*WHAT YOU NEED TO DO:* Look through the data that follows and copy each line with the string "black".

*MATERIAL SUPPLIED:*

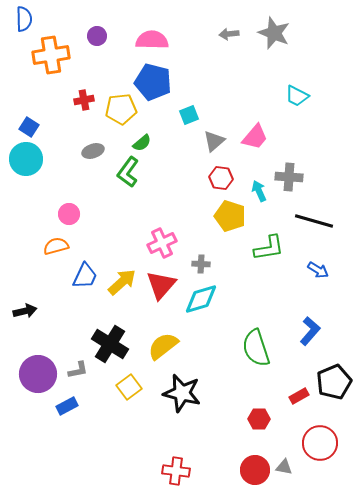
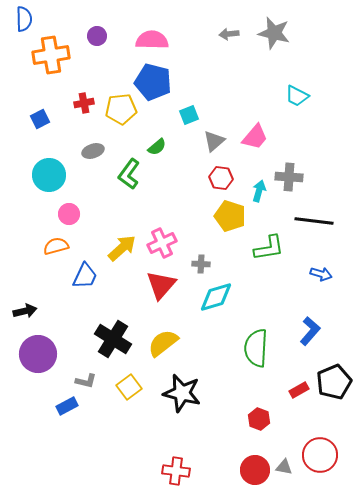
gray star at (274, 33): rotated 8 degrees counterclockwise
red cross at (84, 100): moved 3 px down
blue square at (29, 127): moved 11 px right, 8 px up; rotated 30 degrees clockwise
green semicircle at (142, 143): moved 15 px right, 4 px down
cyan circle at (26, 159): moved 23 px right, 16 px down
green L-shape at (128, 172): moved 1 px right, 2 px down
cyan arrow at (259, 191): rotated 40 degrees clockwise
black line at (314, 221): rotated 9 degrees counterclockwise
blue arrow at (318, 270): moved 3 px right, 4 px down; rotated 15 degrees counterclockwise
yellow arrow at (122, 282): moved 34 px up
cyan diamond at (201, 299): moved 15 px right, 2 px up
black cross at (110, 344): moved 3 px right, 5 px up
yellow semicircle at (163, 346): moved 3 px up
green semicircle at (256, 348): rotated 21 degrees clockwise
gray L-shape at (78, 370): moved 8 px right, 11 px down; rotated 25 degrees clockwise
purple circle at (38, 374): moved 20 px up
red rectangle at (299, 396): moved 6 px up
red hexagon at (259, 419): rotated 20 degrees clockwise
red circle at (320, 443): moved 12 px down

*SOLUTION FOR THIS PROBLEM:*
black line at (314, 221): rotated 9 degrees counterclockwise
black cross at (110, 344): moved 3 px right, 5 px up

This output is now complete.